• Provided entries

⁂

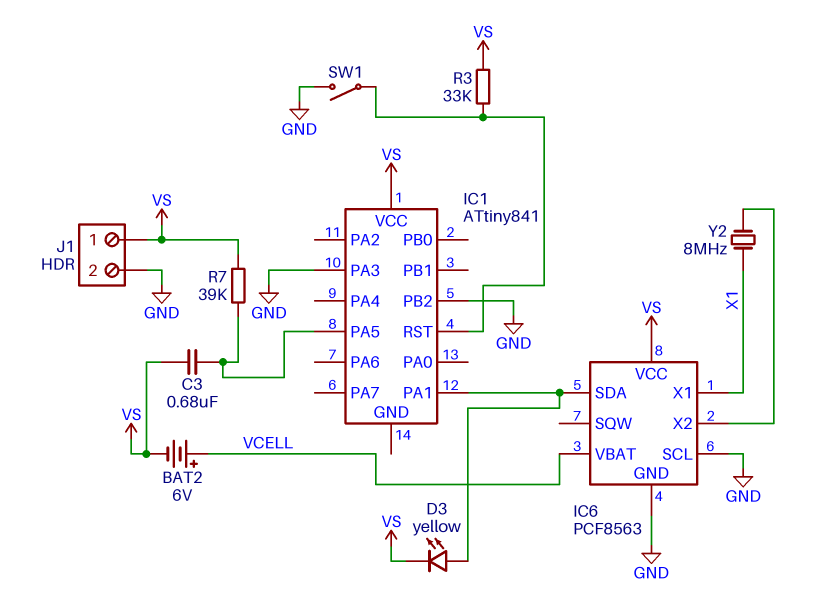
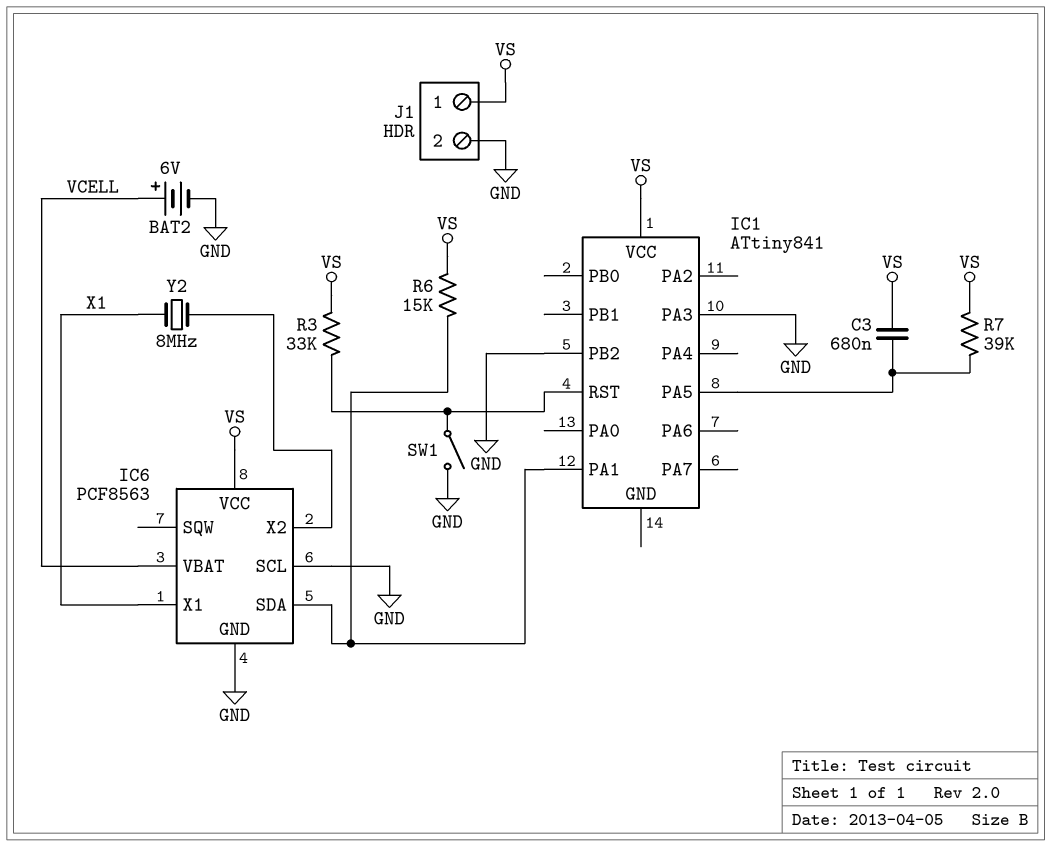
BAT2: 6V (plus VCELL, minus VS) -> 6V (plus VCELL, minus GND)
D3: LED yellow (A IC1/PA1, K VS) -> none
R6: none -> 15k (IC1/PA1, VS)

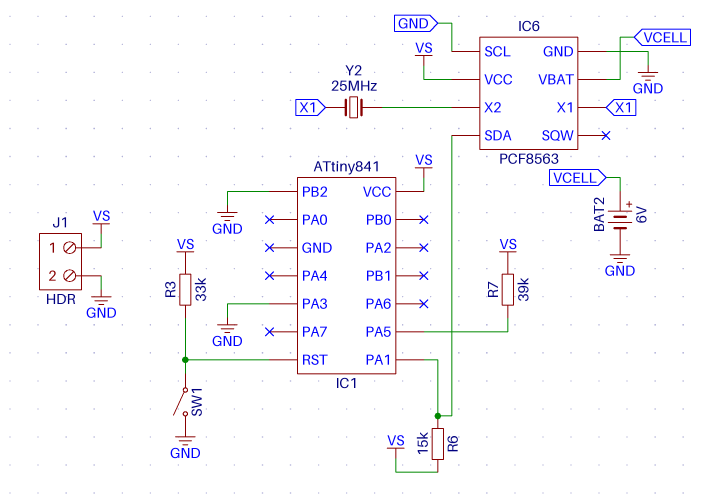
C3: 680nF (IC1/PA5, VS) -> none
Y2: 8MHz (IC6/X2, X1) -> 25MHz (IC6/X2, X1)

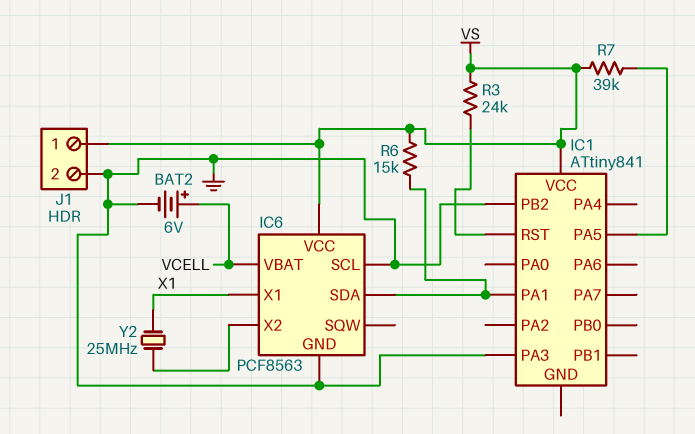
R3: 33k (IC1/RST, VS) -> 24k (IC1/RST, VS)
SW1: switch (GND, IC1/RST) -> none

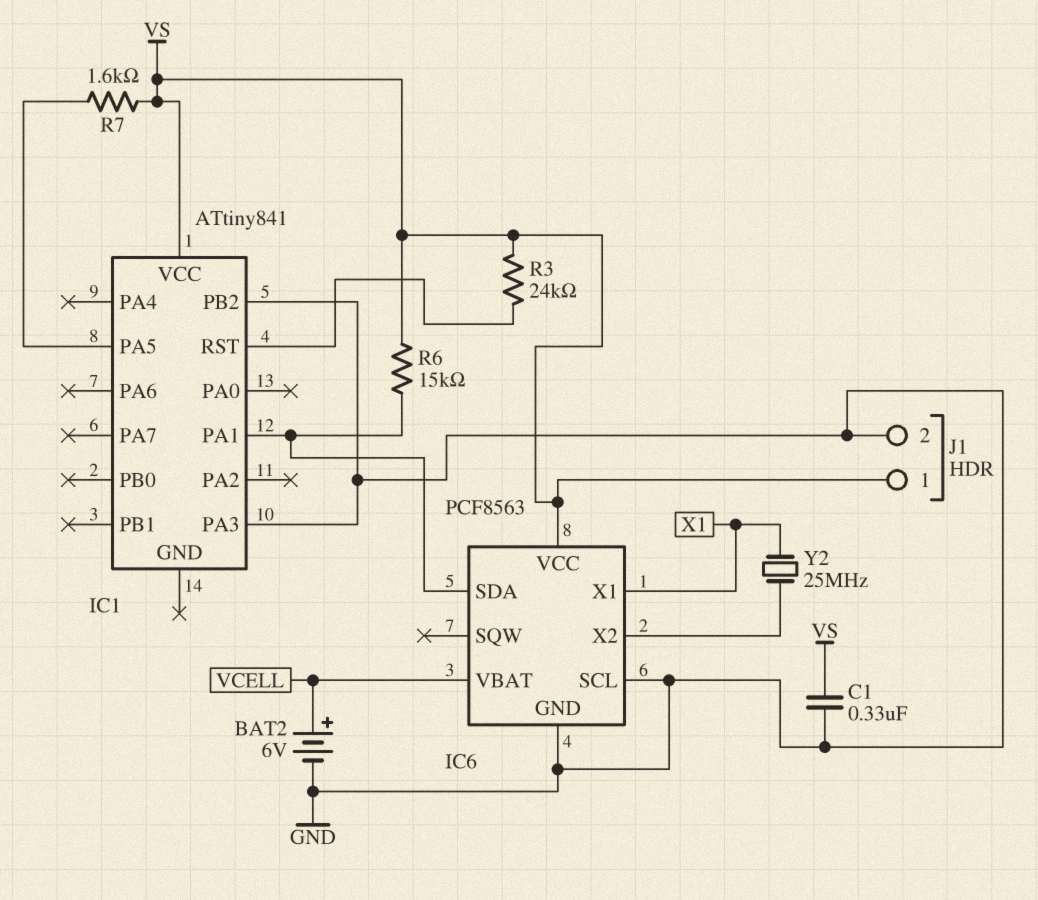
C1: none -> 330nF (GND, VS)
R7: 39k (IC1/PA5, VS) -> 1.6k (IC1/PA5, VS)

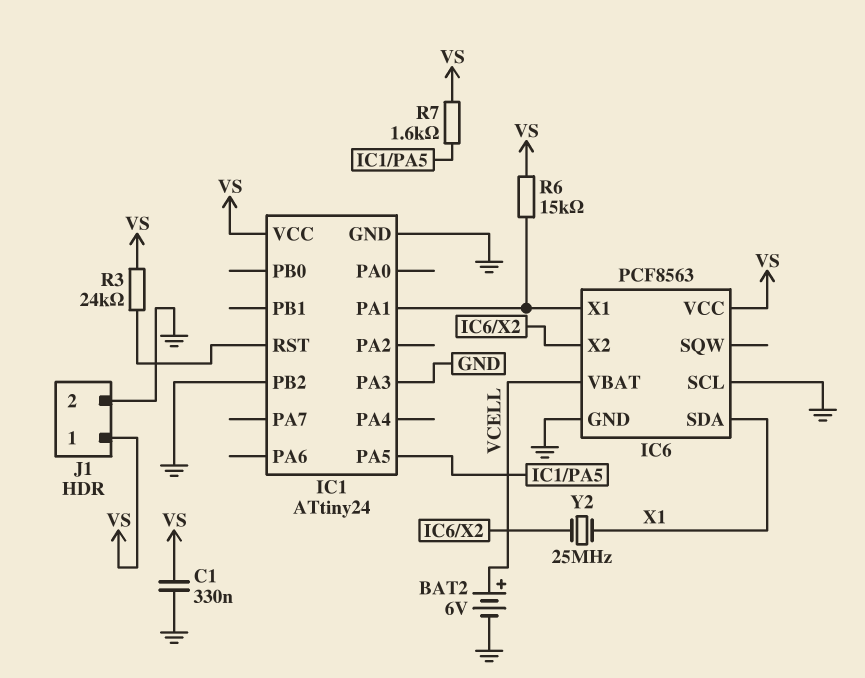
IC1: ATtiny841 -> ATtiny24
IC1 pin GND: none -> GND
IC6 pin SDA: IC1/PA1 -> X1
IC6 pin X1: X1 -> IC1/PA1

⁂

• Your instructions
Some lines in the material contain "none". Show all of them.

• Response below
D3: LED yellow (A IC1/PA1, K VS) -> none
R6: none -> 15k (IC1/PA1, VS)
C3: 680nF (IC1/PA5, VS) -> none
SW1: switch (GND, IC1/RST) -> none
C1: none -> 330nF (GND, VS)
IC1 pin GND: none -> GND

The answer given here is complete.